__PROBLEM TO WORK ON__: Please give again, exactly, every line of the material from the one containing "PIXELS2: WS2812B -> WS2813" to the end, including both of those lines.

__RECORD EXCERPTS__:
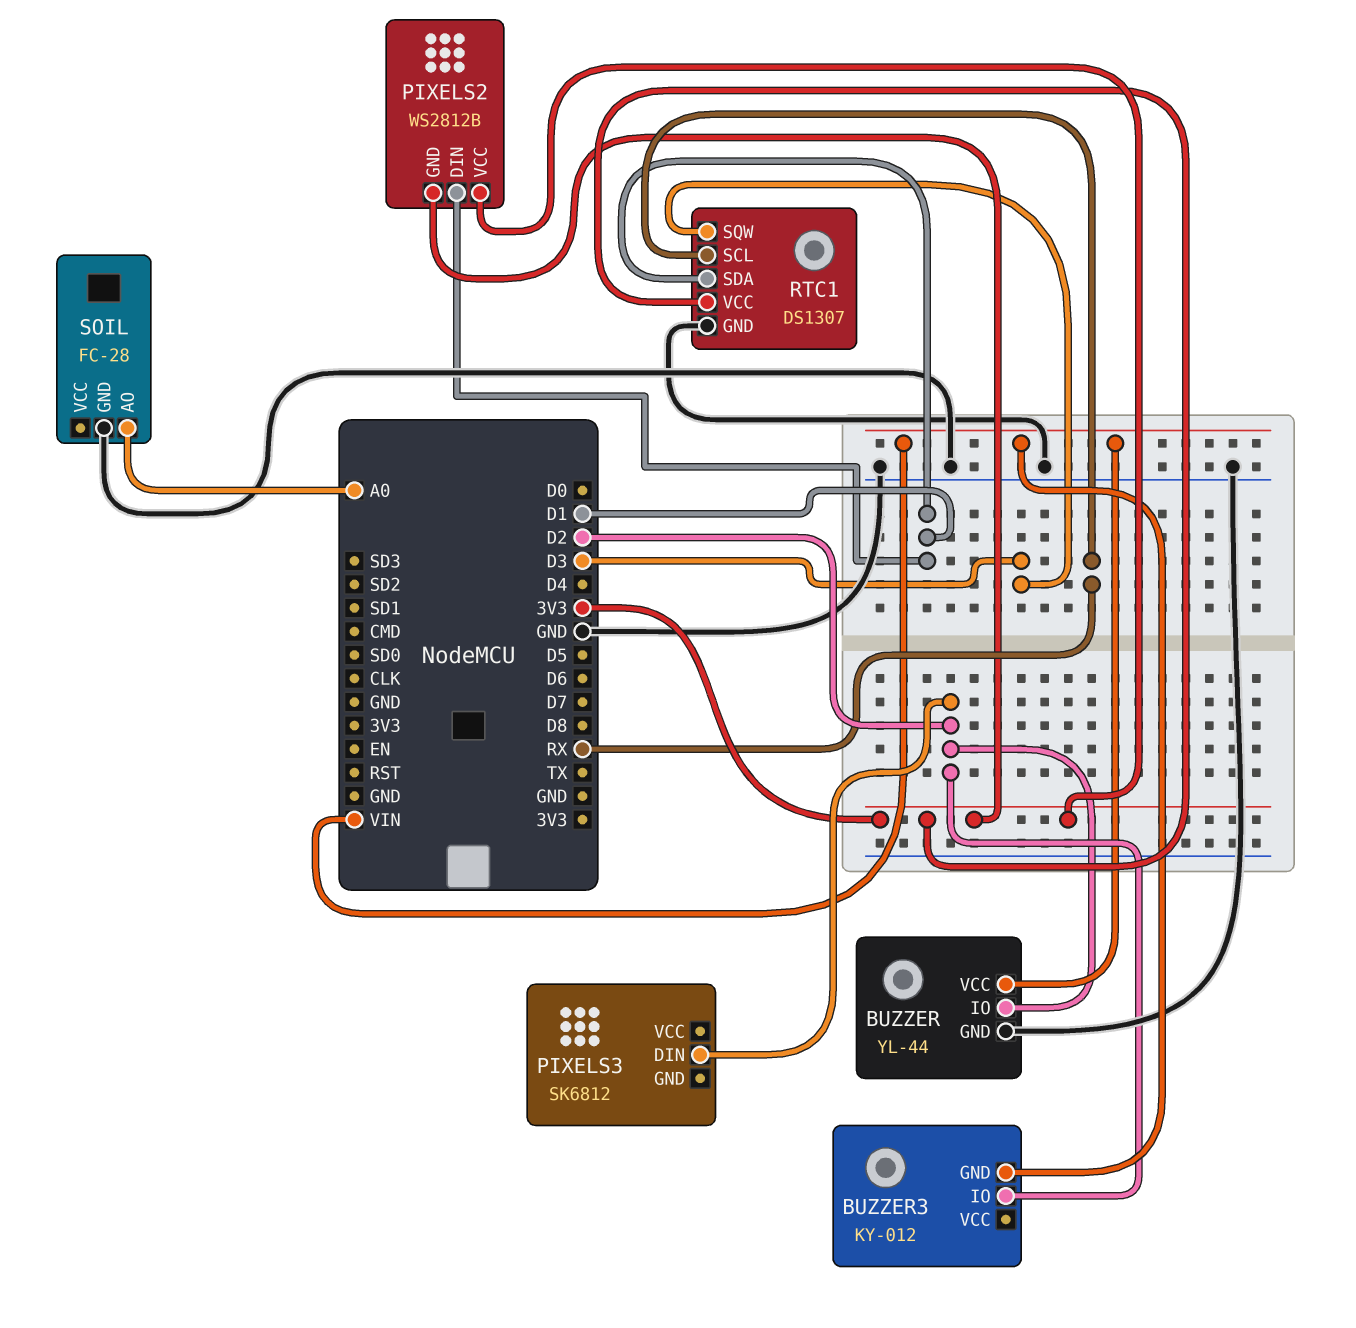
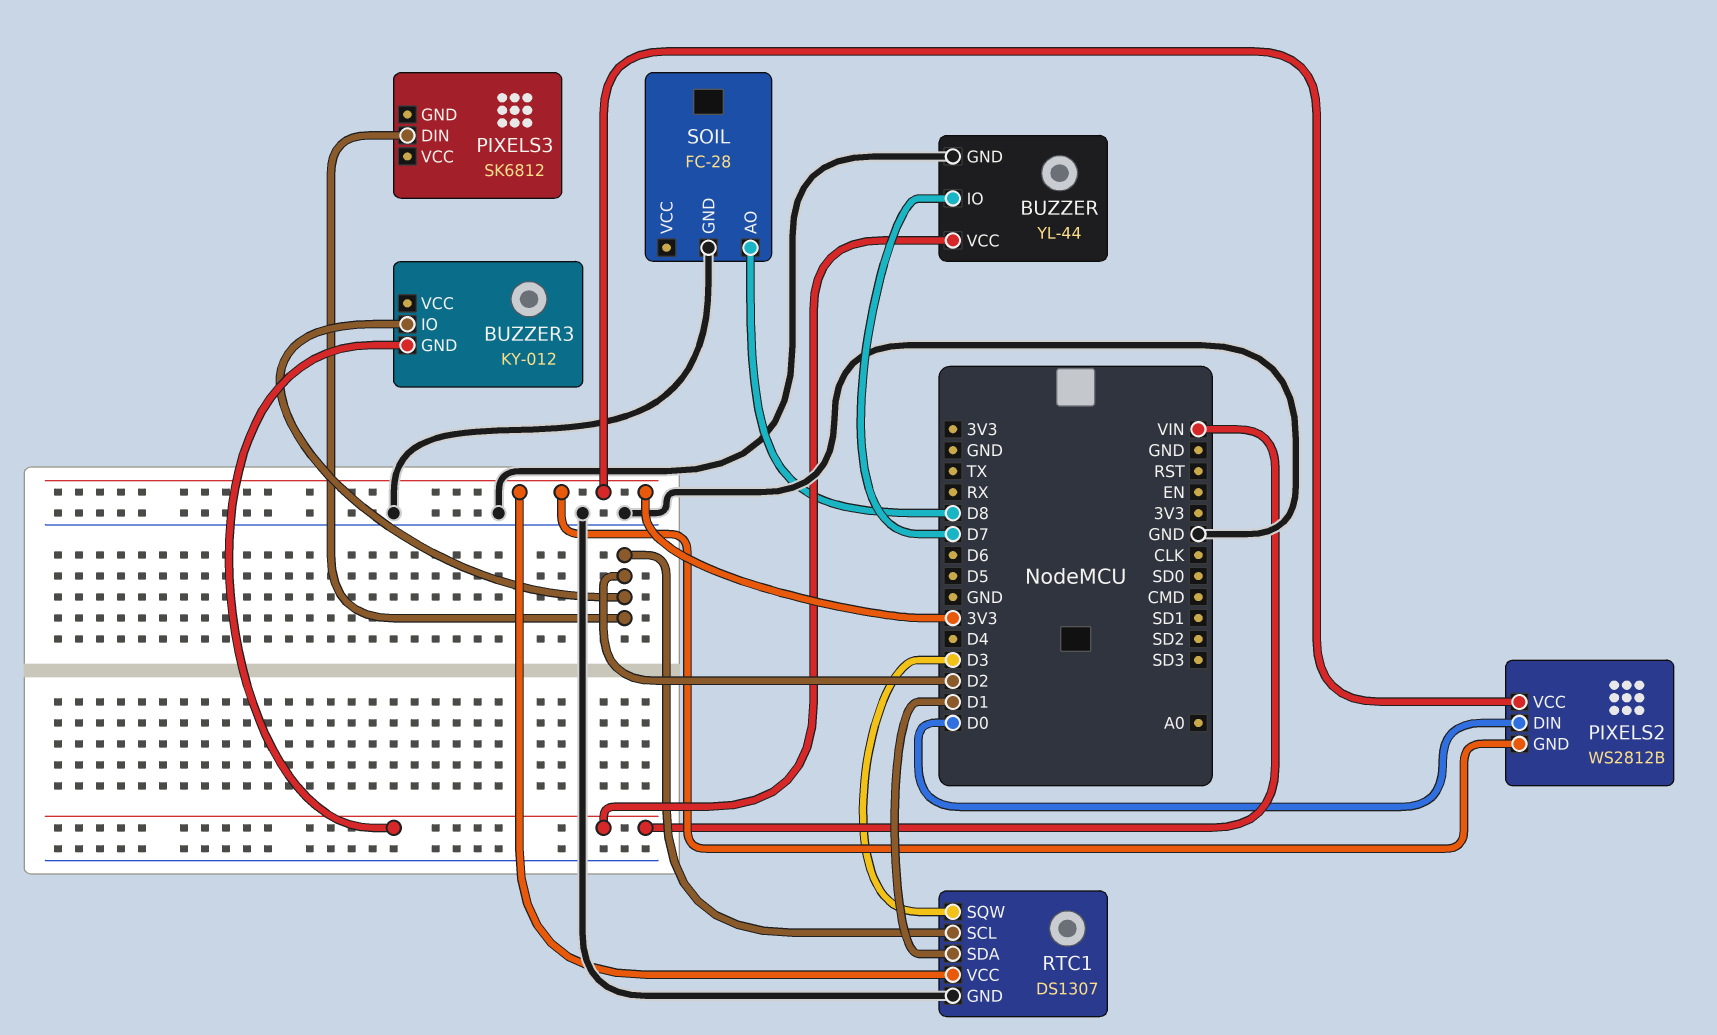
BUZZER pin IO: D2 -> D7
PIXELS2 pin DIN: D1 -> D0
RTC1 pin SCL: RX -> D2
SOIL pin AO: A0 -> D8

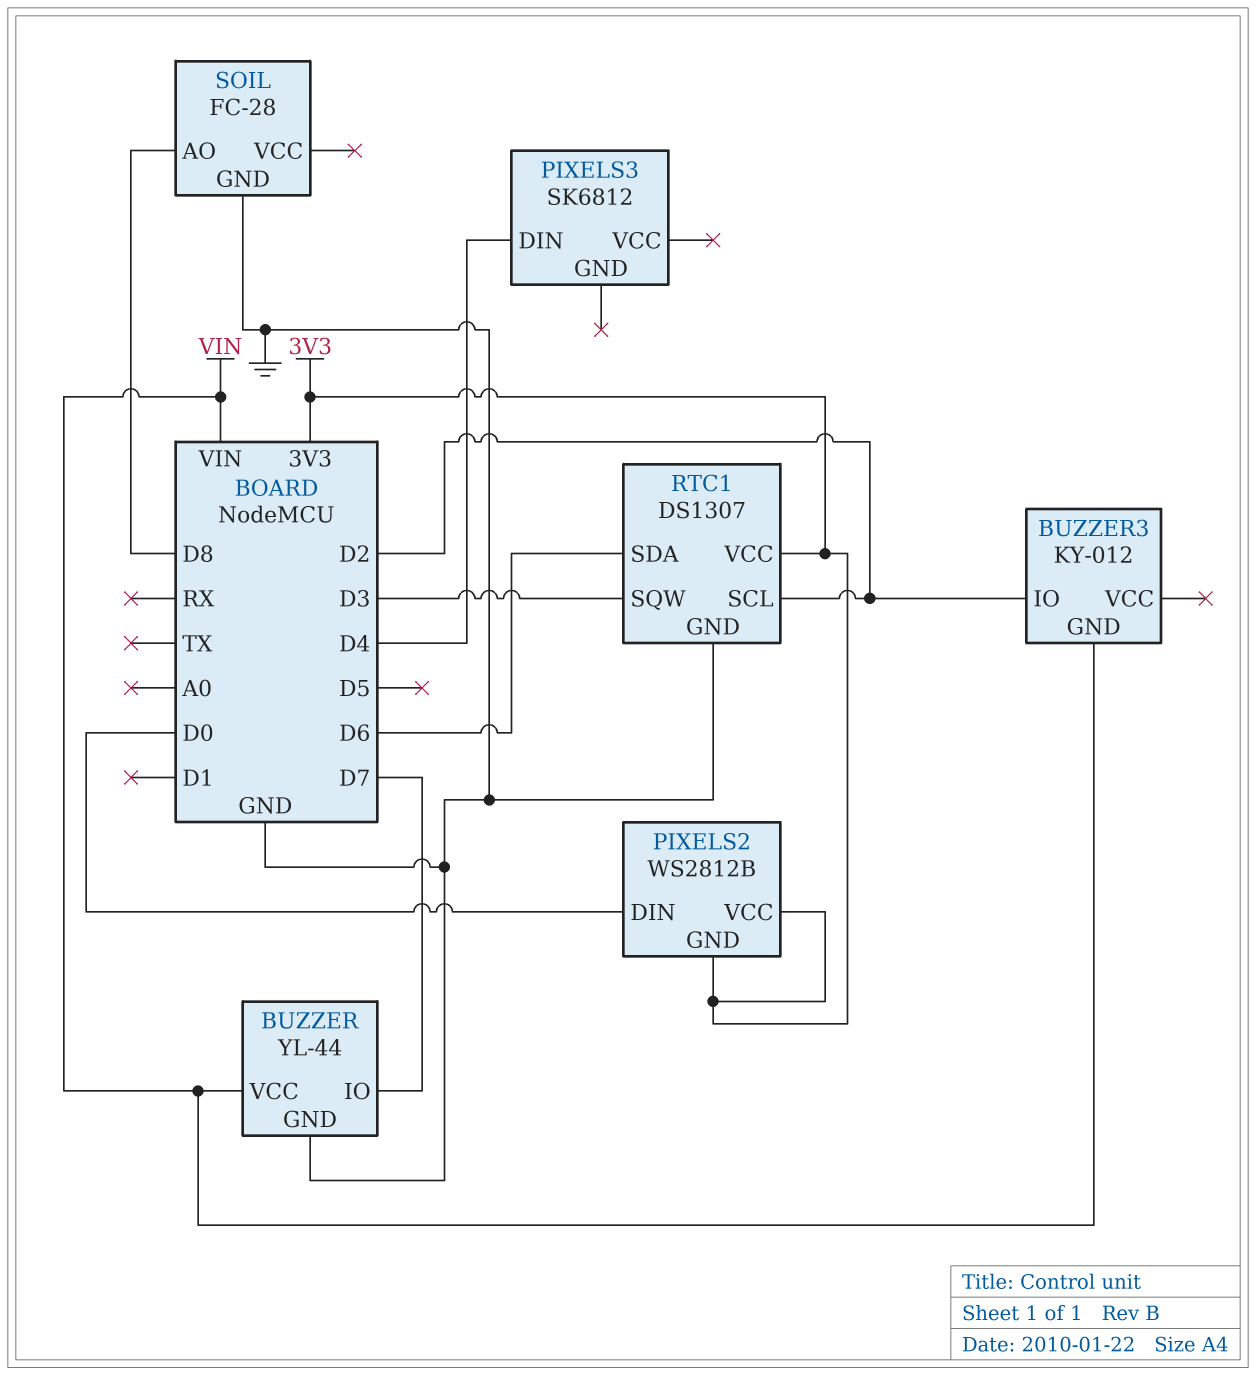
PIXELS3 pin DIN: D2 -> D4
RTC1 pin SDA: D1 -> D6

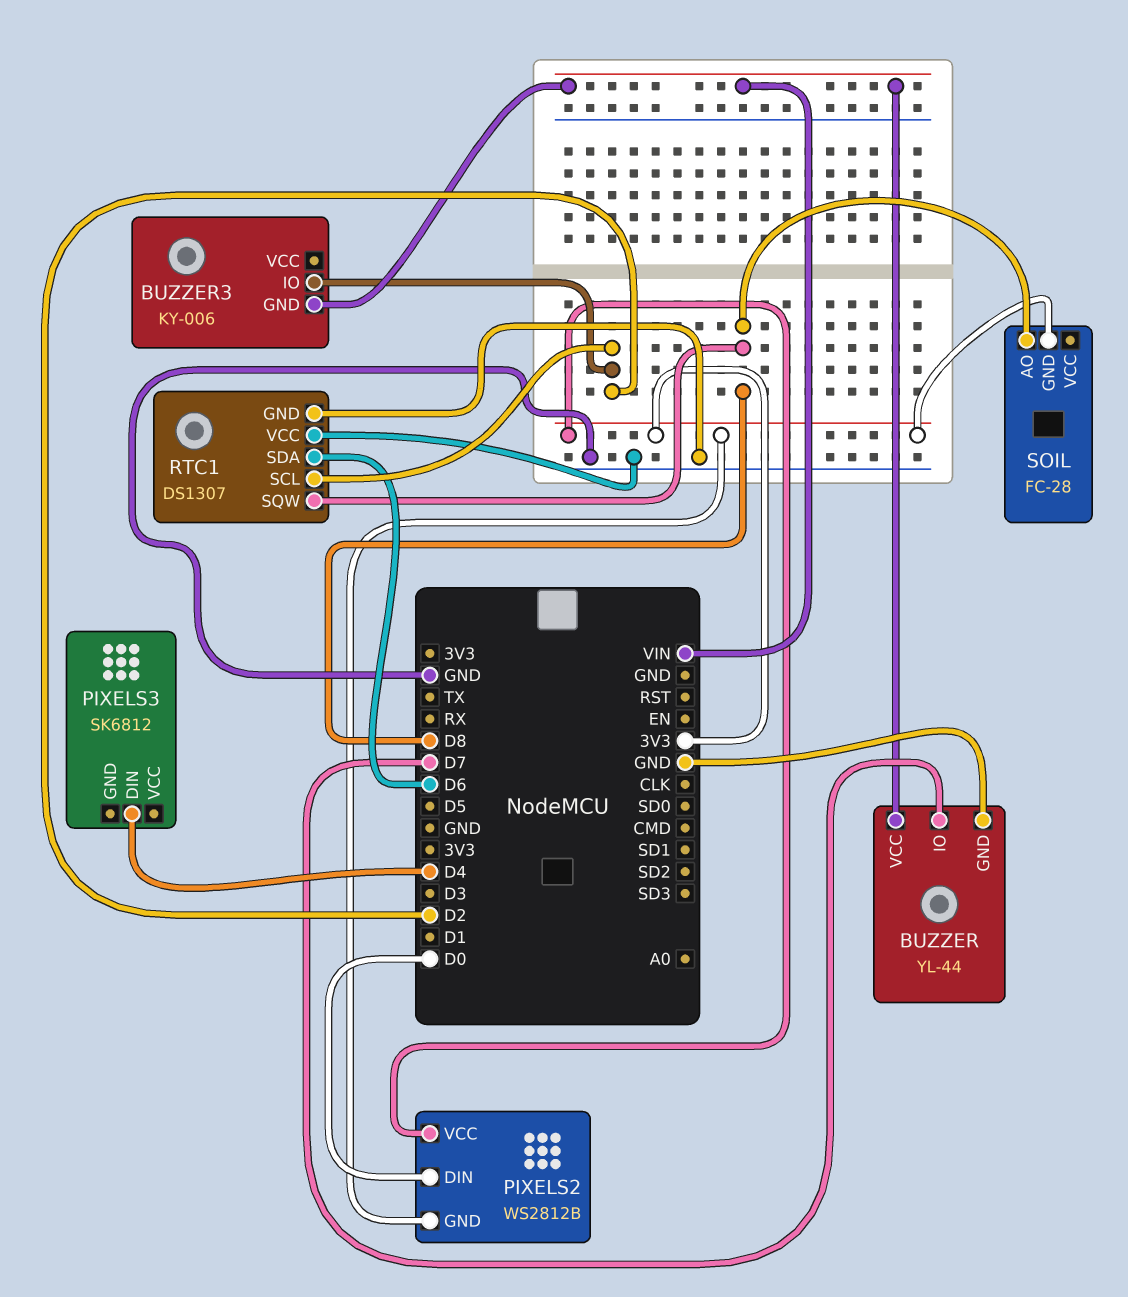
BUZZER3: KY-012 -> KY-006
RTC1 pin SQW: D3 -> D8
RTC1 pin VCC: 3V3 -> GND
SOIL pin GND: GND -> 3V3

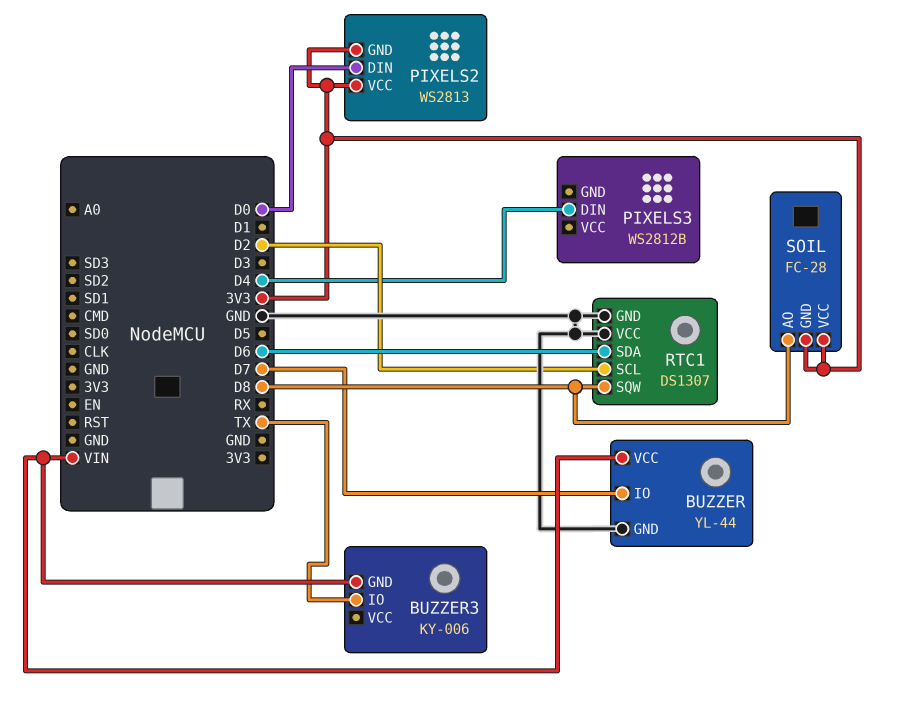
BUZZER3 pin IO: D2 -> TX
PIXELS2: WS2812B -> WS2813
PIXELS3: SK6812 -> WS2812B
SOIL pin VCC: none -> 3V3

__FINISHED TASK__:
PIXELS2: WS2812B -> WS2813
PIXELS3: SK6812 -> WS2812B
SOIL pin VCC: none -> 3V3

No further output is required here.